▶ _TASK TO COMPLETE_
Check each line of the material below for "cone" and copy those where it appears.

▶ _SUPPLIED MATERIAL_
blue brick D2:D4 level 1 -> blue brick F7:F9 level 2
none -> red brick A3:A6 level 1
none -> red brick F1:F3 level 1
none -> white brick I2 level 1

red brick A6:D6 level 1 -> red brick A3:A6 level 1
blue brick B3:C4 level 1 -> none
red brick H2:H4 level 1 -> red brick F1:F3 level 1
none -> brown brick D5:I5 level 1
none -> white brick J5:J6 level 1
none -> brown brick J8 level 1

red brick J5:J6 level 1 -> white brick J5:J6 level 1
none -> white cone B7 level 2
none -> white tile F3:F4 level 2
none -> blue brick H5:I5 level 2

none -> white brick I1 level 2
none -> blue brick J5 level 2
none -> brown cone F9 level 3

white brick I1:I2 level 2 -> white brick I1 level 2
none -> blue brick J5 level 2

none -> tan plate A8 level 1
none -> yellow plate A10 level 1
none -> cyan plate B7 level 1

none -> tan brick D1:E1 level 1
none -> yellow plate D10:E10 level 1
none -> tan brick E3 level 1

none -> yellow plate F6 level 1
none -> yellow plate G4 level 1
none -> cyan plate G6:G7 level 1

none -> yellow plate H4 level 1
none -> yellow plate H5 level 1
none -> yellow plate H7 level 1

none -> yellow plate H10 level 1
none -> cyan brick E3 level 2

▶ _RESPONSE TO THE TASK_
none -> white cone B7 level 2
none -> brown cone F9 level 3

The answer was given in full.